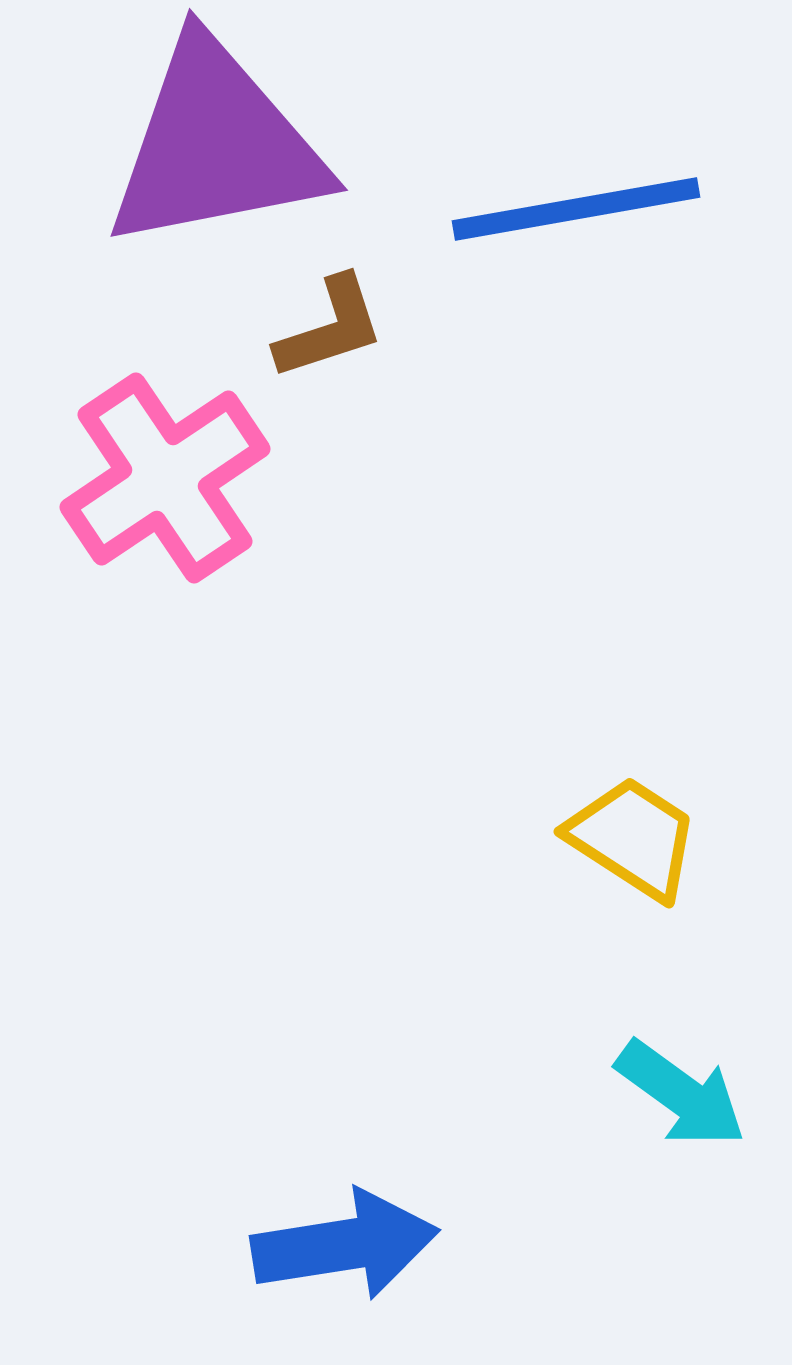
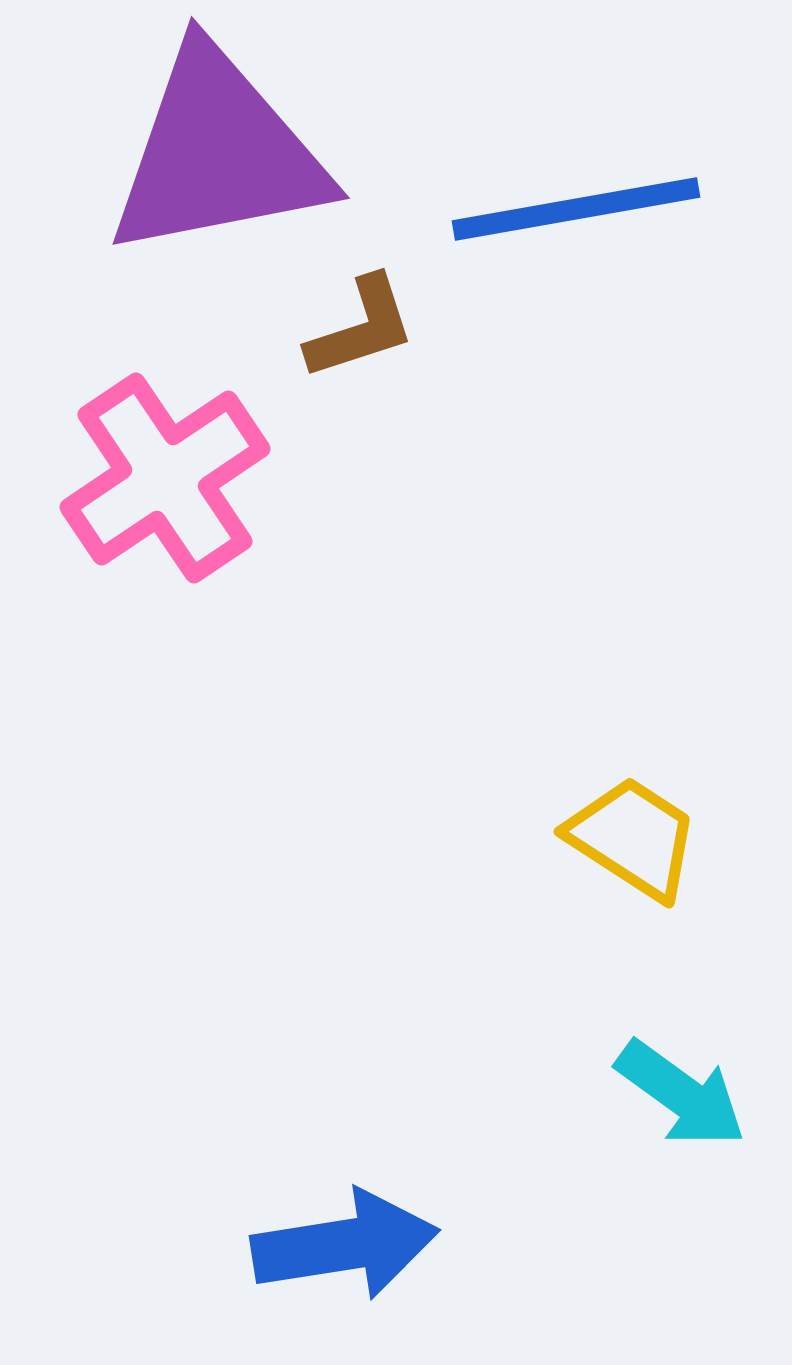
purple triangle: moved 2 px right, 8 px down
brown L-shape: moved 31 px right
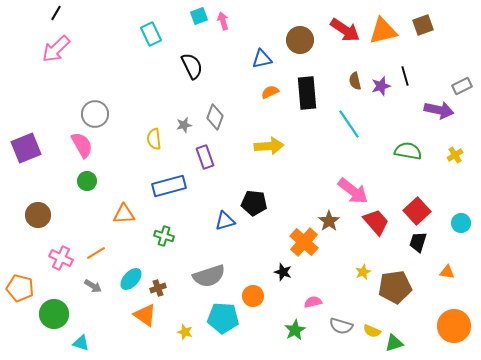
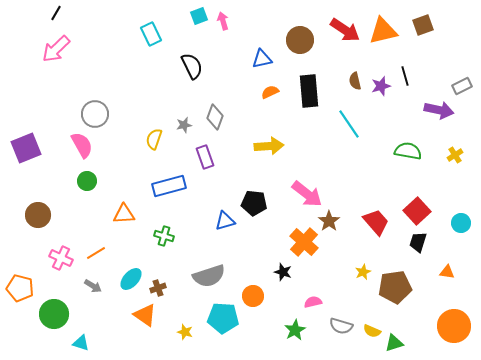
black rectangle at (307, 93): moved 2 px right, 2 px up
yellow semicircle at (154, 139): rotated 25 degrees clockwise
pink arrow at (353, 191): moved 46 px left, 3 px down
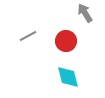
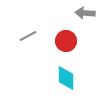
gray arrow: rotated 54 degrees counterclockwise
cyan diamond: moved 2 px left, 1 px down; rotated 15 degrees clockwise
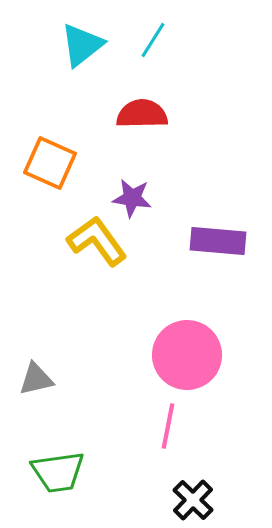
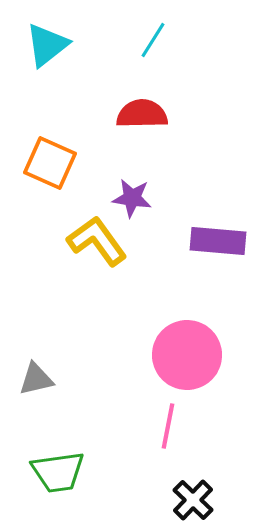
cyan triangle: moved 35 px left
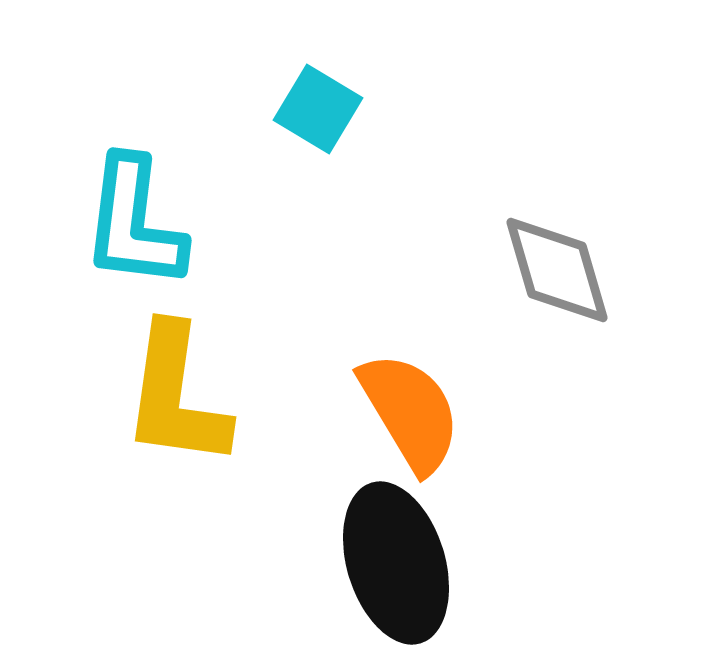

What is being asked
Count the lines in the data above that contain the word "down", and reply with only that number.

Response to the exercise
3